---------- Provided records
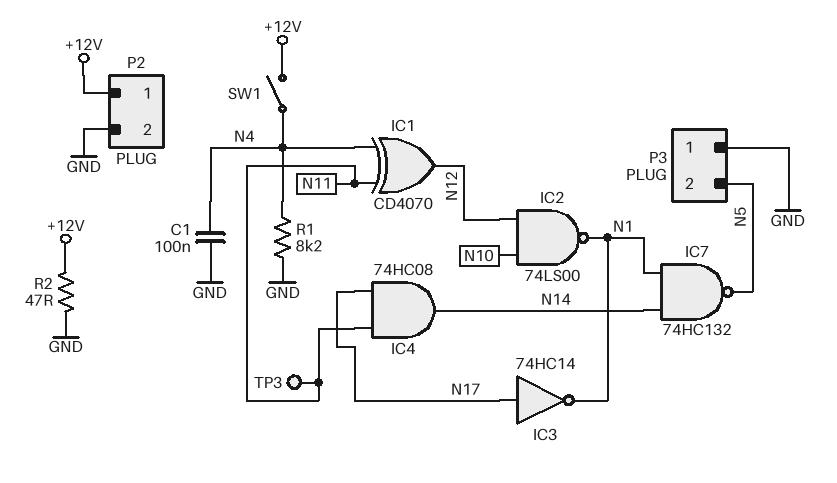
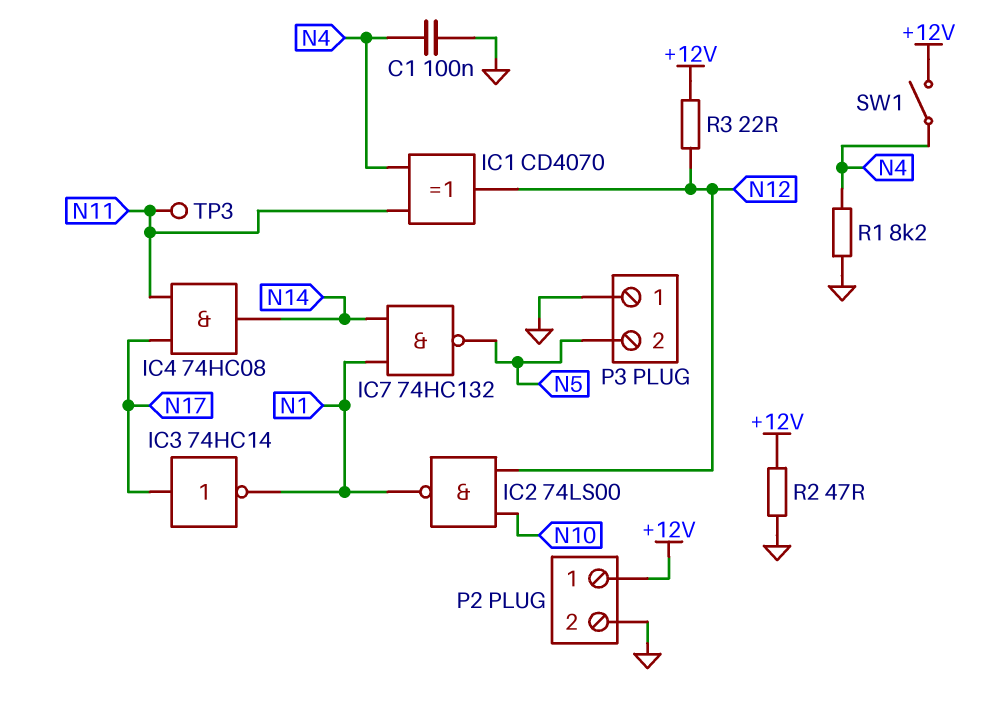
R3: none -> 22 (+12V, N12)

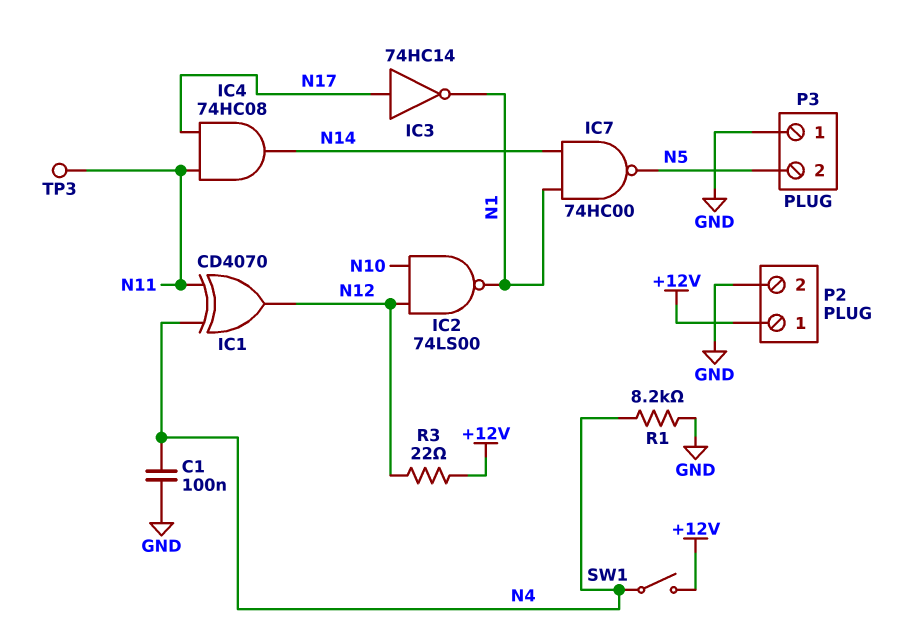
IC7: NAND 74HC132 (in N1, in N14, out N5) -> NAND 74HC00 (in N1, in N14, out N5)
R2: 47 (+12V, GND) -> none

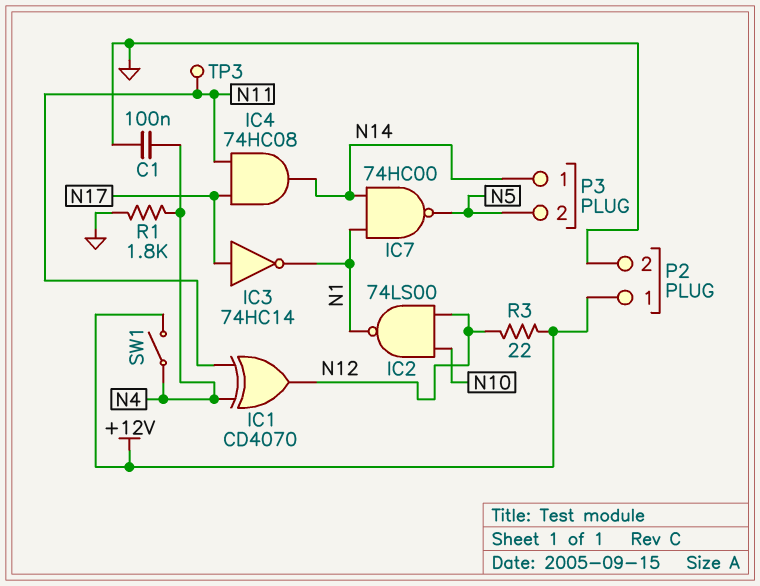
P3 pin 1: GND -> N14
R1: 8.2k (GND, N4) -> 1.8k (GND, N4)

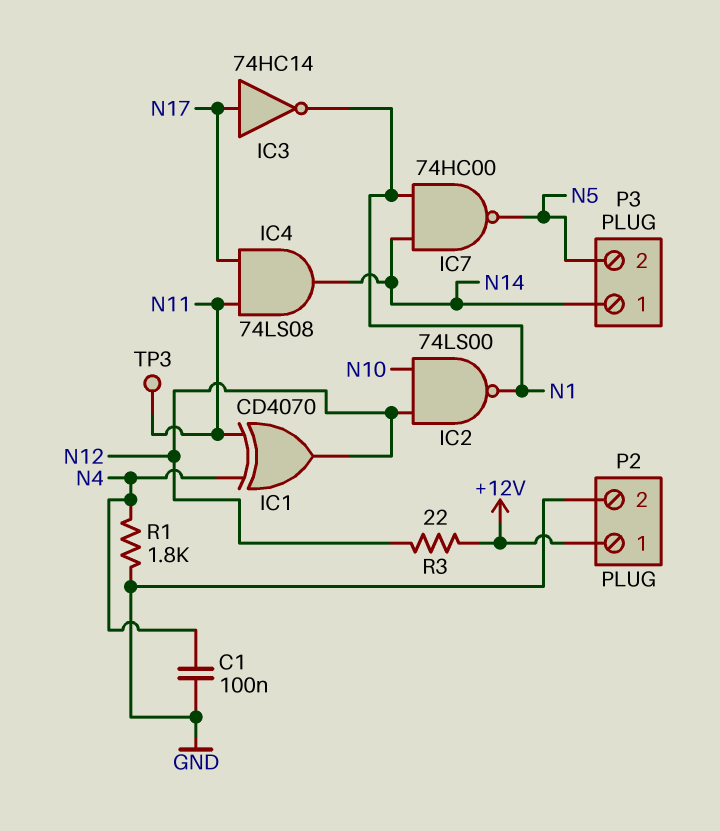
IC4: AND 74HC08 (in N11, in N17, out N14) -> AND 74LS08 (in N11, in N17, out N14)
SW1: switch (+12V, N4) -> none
--------------------
---------- Provided records
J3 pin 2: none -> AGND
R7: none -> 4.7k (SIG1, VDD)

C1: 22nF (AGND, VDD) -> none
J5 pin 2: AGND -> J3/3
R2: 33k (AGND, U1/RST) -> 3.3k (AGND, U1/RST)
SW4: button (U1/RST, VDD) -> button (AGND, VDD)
--------------------
The problem: What is needed is an exact copy of the lines above from the one with "R2: 47 (+12V, GND) -> none" to the one with "SW1: switch (+12V, N4) -> none", both ends kept, and nothing more; please leave the pictures out.

Answer:
R2: 47 (+12V, GND) -> none

P3 pin 1: GND -> N14
R1: 8.2k (GND, N4) -> 1.8k (GND, N4)

IC4: AND 74HC08 (in N11, in N17, out N14) -> AND 74LS08 (in N11, in N17, out N14)
SW1: switch (+12V, N4) -> none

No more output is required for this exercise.